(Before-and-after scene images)
..........

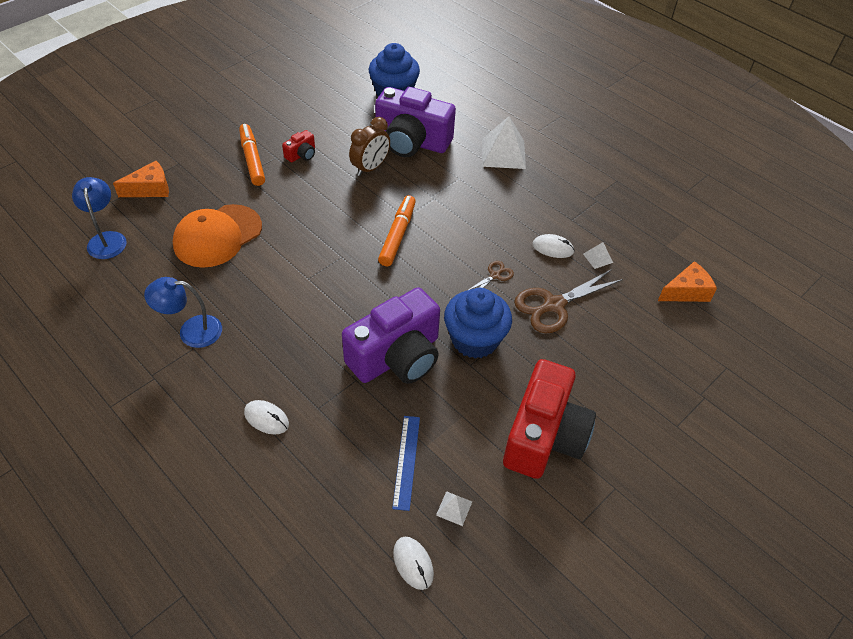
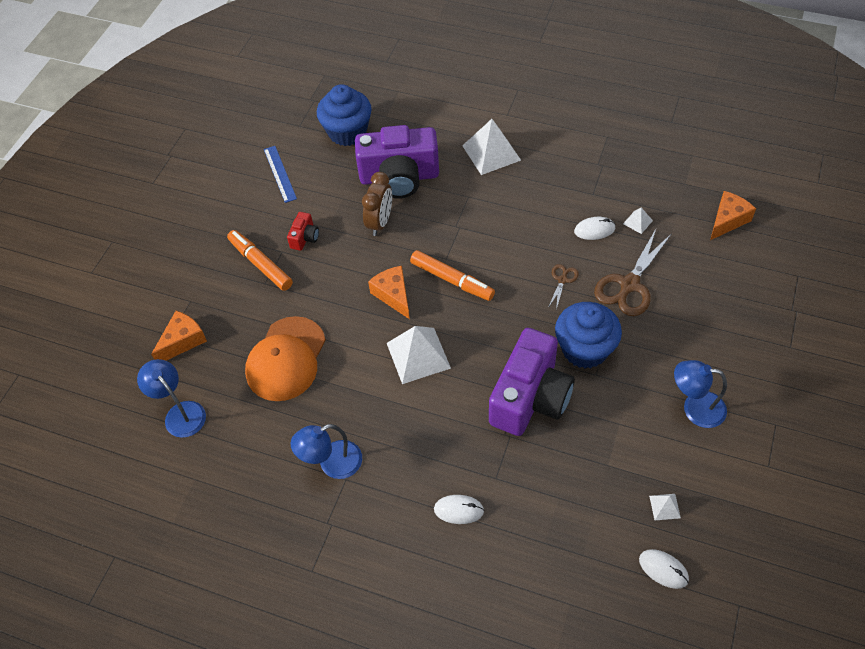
camera: 20 degrees left, 5 degrees up
(326, 280) = (418, 355): none -> white pyramid
(340, 226) = (393, 295): none -> orange cheese
(397, 235) = (452, 280): orange marker -> orange marker turned 135 degrees clockwise
(406, 461) = (601, 487): blue ruler -> blue ruler (280, 173)
(544, 436) = (695, 408): red camera -> blue lamp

..........

Would you transcribe each of the entries exactly, skipping the pictures?

Answer to the problem:
camera: 20 degrees left, 5 degrees up
(326, 280) = (418, 355): none -> white pyramid
(340, 226) = (393, 295): none -> orange cheese
(397, 235) = (452, 280): orange marker -> orange marker turned 135 degrees clockwise
(406, 461) = (601, 487): blue ruler -> blue ruler (280, 173)
(544, 436) = (695, 408): red camera -> blue lamp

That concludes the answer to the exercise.